### [Exercise brief]
Within the entries below, the lines from the one with "building: none -> [255,189,285,232]" through the one with "building: [408,374,460,424] -> none" are to be set down exactly, both ends kept.
─── Records shown
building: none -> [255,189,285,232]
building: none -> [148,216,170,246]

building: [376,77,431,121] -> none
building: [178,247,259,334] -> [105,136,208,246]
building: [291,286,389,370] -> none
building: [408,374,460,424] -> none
──────
─── Records shown
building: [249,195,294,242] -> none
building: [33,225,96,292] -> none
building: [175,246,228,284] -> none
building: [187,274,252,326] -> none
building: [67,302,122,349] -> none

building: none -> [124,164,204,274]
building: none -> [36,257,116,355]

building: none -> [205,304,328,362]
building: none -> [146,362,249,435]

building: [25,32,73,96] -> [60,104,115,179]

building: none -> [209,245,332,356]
──────
### [Task answer]
building: none -> [255,189,285,232]
building: none -> [148,216,170,246]

building: [376,77,431,121] -> none
building: [178,247,259,334] -> [105,136,208,246]
building: [291,286,389,370] -> none
building: [408,374,460,424] -> none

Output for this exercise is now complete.